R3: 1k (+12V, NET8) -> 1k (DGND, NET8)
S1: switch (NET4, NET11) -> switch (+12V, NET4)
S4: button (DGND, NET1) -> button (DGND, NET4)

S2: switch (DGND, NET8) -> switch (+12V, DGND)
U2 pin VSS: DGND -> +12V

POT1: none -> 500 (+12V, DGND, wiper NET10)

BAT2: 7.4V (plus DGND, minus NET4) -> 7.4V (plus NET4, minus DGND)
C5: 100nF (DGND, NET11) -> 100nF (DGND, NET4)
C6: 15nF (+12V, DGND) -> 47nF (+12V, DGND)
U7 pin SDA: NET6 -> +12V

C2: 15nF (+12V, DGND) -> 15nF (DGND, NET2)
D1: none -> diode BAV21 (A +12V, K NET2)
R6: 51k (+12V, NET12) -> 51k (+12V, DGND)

______________________________

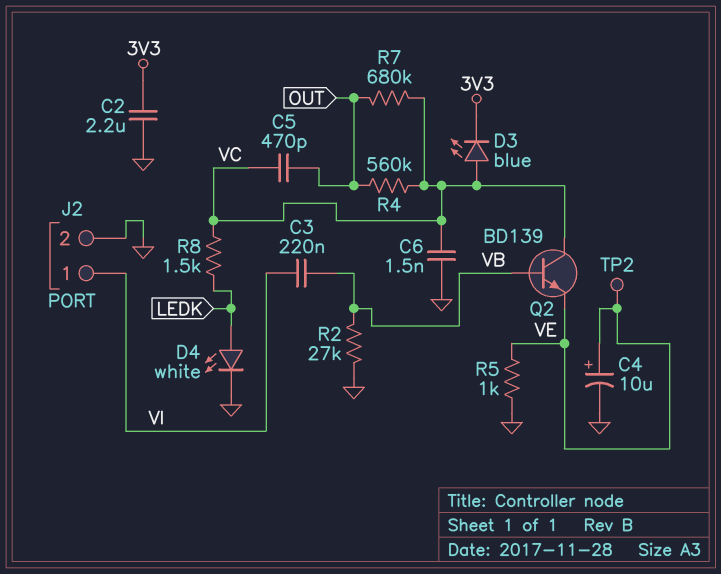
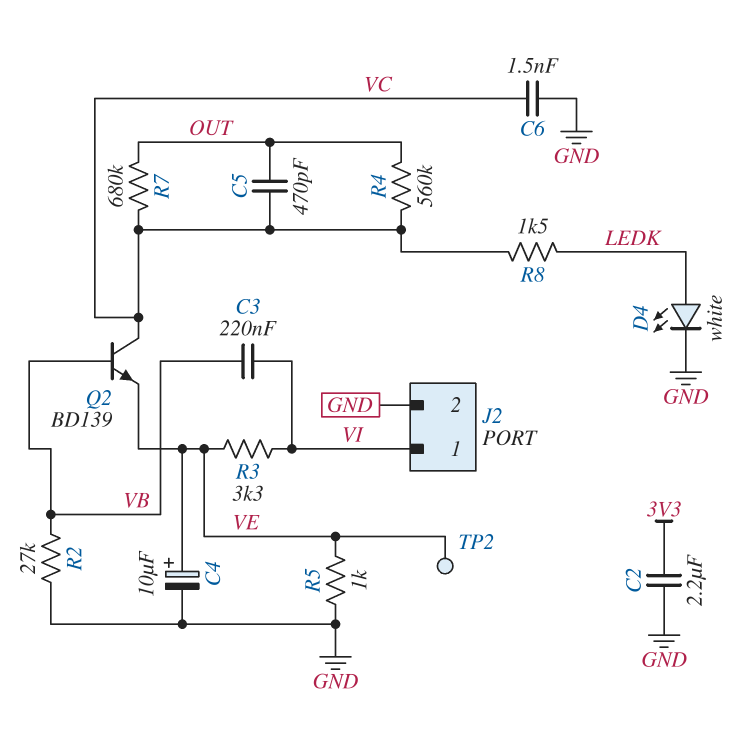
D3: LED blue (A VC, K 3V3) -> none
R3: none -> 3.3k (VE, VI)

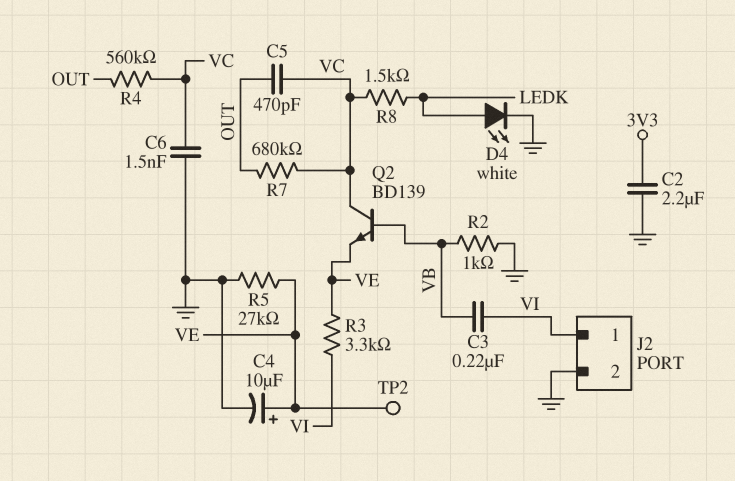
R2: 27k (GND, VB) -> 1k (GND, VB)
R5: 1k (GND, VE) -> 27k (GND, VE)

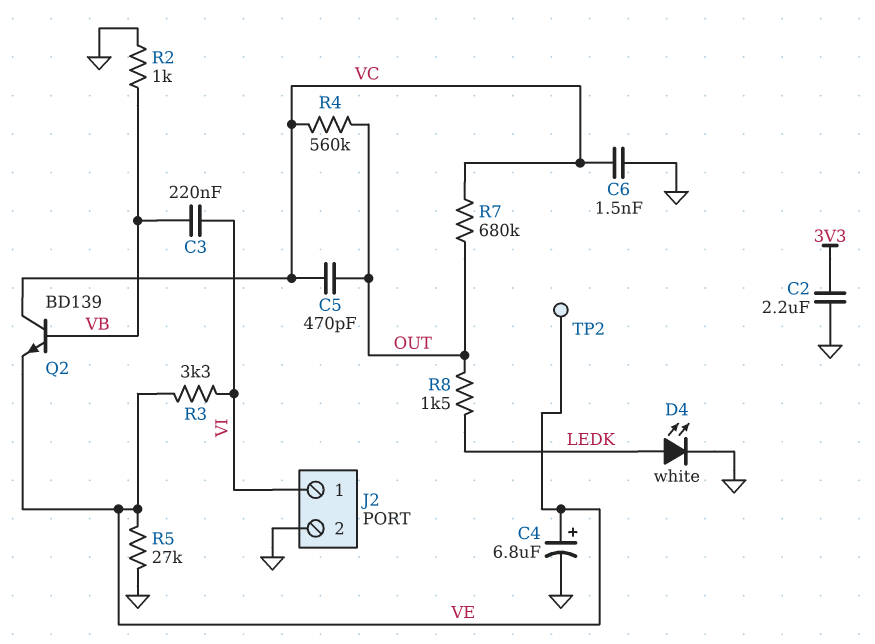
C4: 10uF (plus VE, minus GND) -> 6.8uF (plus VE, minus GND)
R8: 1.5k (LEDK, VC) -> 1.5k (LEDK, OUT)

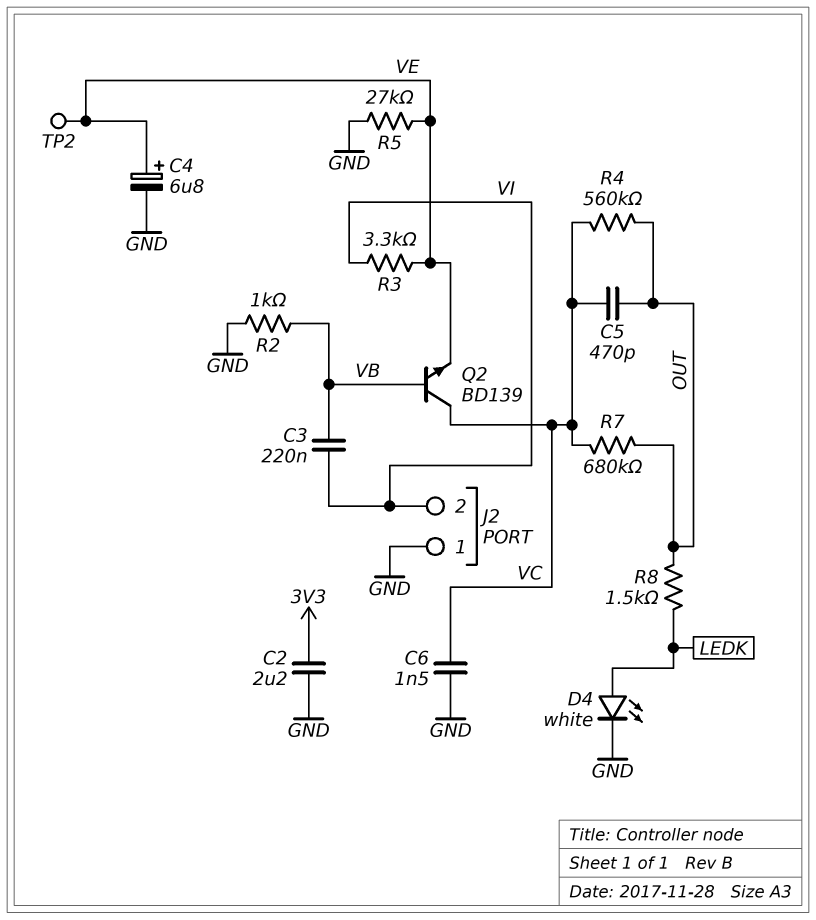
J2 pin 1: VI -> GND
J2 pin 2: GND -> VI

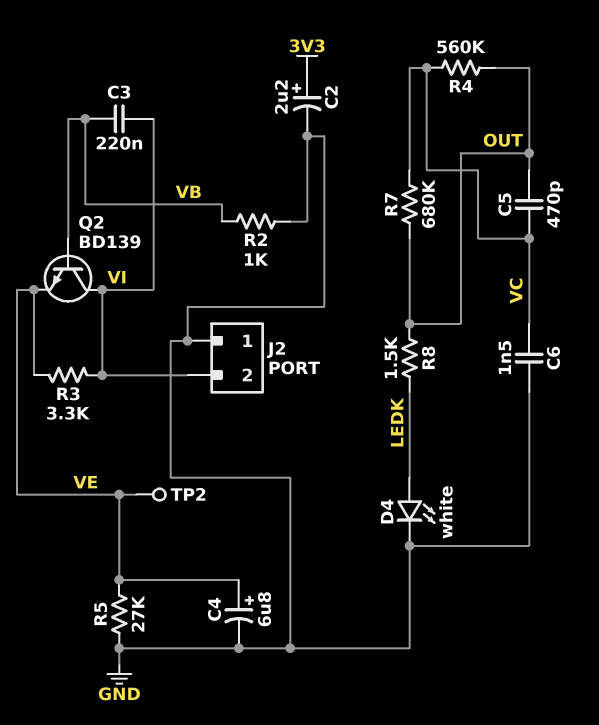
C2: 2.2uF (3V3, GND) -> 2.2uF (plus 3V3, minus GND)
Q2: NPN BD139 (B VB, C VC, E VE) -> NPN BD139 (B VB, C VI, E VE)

______________________________

# Exercise brief:
Both end lines included, restate word for word the lines above from the line with "BAT2: 7.4V (plus" to the line with "R6: 51k (+12V, NET12) -> 51k (+12V, DGND)", and nothing else.

# Response to this exercise:
BAT2: 7.4V (plus DGND, minus NET4) -> 7.4V (plus NET4, minus DGND)
C5: 100nF (DGND, NET11) -> 100nF (DGND, NET4)
C6: 15nF (+12V, DGND) -> 47nF (+12V, DGND)
U7 pin SDA: NET6 -> +12V

C2: 15nF (+12V, DGND) -> 15nF (DGND, NET2)
D1: none -> diode BAV21 (A +12V, K NET2)
R6: 51k (+12V, NET12) -> 51k (+12V, DGND)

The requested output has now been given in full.